Activity: Transcribe the data below verbatim from the line with "white gift: 2 -> 3" to the line with "black watering can: 3 -> 2". Include both of those lines.

Records from a data collection:
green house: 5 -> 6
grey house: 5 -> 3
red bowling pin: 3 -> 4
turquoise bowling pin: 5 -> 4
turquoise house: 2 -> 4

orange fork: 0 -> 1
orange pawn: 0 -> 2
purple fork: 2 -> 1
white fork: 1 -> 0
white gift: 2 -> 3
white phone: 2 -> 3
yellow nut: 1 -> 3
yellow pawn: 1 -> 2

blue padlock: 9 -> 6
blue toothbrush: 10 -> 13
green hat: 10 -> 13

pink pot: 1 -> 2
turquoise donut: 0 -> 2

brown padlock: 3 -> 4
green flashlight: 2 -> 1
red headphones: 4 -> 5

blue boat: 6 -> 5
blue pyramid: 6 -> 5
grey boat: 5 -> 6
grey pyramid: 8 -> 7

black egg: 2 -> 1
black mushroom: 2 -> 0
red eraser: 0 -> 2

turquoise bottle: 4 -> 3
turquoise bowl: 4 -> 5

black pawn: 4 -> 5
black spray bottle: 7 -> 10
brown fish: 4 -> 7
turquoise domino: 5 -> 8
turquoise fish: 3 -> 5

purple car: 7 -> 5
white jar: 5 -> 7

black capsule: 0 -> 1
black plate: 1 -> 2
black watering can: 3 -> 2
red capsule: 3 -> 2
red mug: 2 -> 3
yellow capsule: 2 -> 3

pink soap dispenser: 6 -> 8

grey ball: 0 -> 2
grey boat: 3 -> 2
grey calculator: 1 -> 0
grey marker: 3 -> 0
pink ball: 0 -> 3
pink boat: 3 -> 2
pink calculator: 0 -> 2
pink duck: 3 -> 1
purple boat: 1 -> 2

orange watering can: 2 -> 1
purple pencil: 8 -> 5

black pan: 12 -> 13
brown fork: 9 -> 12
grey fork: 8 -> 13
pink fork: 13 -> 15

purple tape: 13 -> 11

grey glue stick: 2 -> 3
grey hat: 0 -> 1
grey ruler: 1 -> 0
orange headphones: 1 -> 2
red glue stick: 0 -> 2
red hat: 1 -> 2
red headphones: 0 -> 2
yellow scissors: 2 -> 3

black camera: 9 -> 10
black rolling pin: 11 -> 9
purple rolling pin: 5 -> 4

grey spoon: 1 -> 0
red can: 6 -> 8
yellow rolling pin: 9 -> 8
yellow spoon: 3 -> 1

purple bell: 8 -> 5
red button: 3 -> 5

Result for this task:
white gift: 2 -> 3
white phone: 2 -> 3
yellow nut: 1 -> 3
yellow pawn: 1 -> 2

blue padlock: 9 -> 6
blue toothbrush: 10 -> 13
green hat: 10 -> 13

pink pot: 1 -> 2
turquoise donut: 0 -> 2

brown padlock: 3 -> 4
green flashlight: 2 -> 1
red headphones: 4 -> 5

blue boat: 6 -> 5
blue pyramid: 6 -> 5
grey boat: 5 -> 6
grey pyramid: 8 -> 7

black egg: 2 -> 1
black mushroom: 2 -> 0
red eraser: 0 -> 2

turquoise bottle: 4 -> 3
turquoise bowl: 4 -> 5

black pawn: 4 -> 5
black spray bottle: 7 -> 10
brown fish: 4 -> 7
turquoise domino: 5 -> 8
turquoise fish: 3 -> 5

purple car: 7 -> 5
white jar: 5 -> 7

black capsule: 0 -> 1
black plate: 1 -> 2
black watering can: 3 -> 2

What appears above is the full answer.